[[ Source information open ]]
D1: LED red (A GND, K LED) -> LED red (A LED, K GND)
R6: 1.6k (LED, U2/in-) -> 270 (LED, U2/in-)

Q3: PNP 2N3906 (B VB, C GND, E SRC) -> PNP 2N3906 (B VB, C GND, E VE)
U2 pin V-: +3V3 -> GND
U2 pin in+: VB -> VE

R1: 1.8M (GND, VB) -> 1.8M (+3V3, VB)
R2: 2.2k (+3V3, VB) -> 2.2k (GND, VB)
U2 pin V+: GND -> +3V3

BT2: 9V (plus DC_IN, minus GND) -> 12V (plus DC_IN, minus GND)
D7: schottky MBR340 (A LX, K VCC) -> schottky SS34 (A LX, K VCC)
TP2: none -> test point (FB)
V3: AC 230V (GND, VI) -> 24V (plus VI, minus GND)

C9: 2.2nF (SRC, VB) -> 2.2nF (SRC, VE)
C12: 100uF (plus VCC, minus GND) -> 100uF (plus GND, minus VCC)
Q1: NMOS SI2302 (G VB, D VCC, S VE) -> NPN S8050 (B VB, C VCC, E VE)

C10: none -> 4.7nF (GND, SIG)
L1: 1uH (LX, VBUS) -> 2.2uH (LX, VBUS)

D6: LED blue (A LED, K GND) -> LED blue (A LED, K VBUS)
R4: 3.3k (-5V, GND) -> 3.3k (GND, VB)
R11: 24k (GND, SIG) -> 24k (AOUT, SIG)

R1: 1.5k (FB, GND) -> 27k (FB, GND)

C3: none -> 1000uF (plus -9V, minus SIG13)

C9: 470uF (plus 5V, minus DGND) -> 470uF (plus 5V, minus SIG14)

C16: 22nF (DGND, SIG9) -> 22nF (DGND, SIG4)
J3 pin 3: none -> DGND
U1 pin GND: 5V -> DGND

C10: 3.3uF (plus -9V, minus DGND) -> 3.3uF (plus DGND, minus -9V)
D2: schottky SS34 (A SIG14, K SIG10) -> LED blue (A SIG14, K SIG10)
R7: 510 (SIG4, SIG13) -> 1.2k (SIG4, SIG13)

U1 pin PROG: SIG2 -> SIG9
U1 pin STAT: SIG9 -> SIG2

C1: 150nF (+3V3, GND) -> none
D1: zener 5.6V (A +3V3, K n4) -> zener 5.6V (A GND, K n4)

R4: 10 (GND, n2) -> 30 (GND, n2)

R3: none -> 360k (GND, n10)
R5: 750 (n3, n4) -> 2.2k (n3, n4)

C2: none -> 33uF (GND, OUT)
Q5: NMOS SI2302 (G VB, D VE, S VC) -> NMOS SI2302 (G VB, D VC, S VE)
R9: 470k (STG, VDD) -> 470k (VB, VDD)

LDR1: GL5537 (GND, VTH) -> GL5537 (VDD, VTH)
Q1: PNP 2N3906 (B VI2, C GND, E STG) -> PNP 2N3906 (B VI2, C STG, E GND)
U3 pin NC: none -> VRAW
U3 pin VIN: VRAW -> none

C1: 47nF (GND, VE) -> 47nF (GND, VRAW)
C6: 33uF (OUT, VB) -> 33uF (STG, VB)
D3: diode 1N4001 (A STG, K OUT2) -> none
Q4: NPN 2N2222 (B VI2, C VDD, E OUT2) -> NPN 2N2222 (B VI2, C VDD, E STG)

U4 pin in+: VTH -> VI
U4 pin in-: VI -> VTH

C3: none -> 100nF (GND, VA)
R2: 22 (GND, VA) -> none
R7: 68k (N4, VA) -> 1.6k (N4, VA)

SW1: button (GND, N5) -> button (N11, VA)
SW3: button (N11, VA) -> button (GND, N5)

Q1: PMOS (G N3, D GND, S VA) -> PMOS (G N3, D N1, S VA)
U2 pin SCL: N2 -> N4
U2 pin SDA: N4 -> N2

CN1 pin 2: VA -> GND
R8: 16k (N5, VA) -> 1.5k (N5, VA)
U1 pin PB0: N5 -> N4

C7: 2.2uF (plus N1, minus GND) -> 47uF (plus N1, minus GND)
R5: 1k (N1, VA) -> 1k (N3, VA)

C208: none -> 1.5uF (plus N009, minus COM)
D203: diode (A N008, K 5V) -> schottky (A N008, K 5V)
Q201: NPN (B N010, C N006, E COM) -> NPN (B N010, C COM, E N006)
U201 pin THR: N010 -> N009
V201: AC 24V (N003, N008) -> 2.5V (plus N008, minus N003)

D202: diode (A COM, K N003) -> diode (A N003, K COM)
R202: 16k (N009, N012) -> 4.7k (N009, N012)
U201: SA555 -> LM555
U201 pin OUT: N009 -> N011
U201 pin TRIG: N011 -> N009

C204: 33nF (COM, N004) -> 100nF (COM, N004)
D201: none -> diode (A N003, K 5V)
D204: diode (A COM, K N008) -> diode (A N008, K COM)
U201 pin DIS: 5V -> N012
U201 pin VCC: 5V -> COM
[[ Source information closed ]]
_Work instructions:_ What is needed is a verbatim copy of every line in the records above from the one containing "U2 pin in+: VB -> VE" down to the one containing "J3 pin 3: none -> DGND", both included, and nothing more.

_Answer:_
U2 pin in+: VB -> VE

R1: 1.8M (GND, VB) -> 1.8M (+3V3, VB)
R2: 2.2k (+3V3, VB) -> 2.2k (GND, VB)
U2 pin V+: GND -> +3V3

BT2: 9V (plus DC_IN, minus GND) -> 12V (plus DC_IN, minus GND)
D7: schottky MBR340 (A LX, K VCC) -> schottky SS34 (A LX, K VCC)
TP2: none -> test point (FB)
V3: AC 230V (GND, VI) -> 24V (plus VI, minus GND)

C9: 2.2nF (SRC, VB) -> 2.2nF (SRC, VE)
C12: 100uF (plus VCC, minus GND) -> 100uF (plus GND, minus VCC)
Q1: NMOS SI2302 (G VB, D VCC, S VE) -> NPN S8050 (B VB, C VCC, E VE)

C10: none -> 4.7nF (GND, SIG)
L1: 1uH (LX, VBUS) -> 2.2uH (LX, VBUS)

D6: LED blue (A LED, K GND) -> LED blue (A LED, K VBUS)
R4: 3.3k (-5V, GND) -> 3.3k (GND, VB)
R11: 24k (GND, SIG) -> 24k (AOUT, SIG)

R1: 1.5k (FB, GND) -> 27k (FB, GND)

C3: none -> 1000uF (plus -9V, minus SIG13)

C9: 470uF (plus 5V, minus DGND) -> 470uF (plus 5V, minus SIG14)

C16: 22nF (DGND, SIG9) -> 22nF (DGND, SIG4)
J3 pin 3: none -> DGND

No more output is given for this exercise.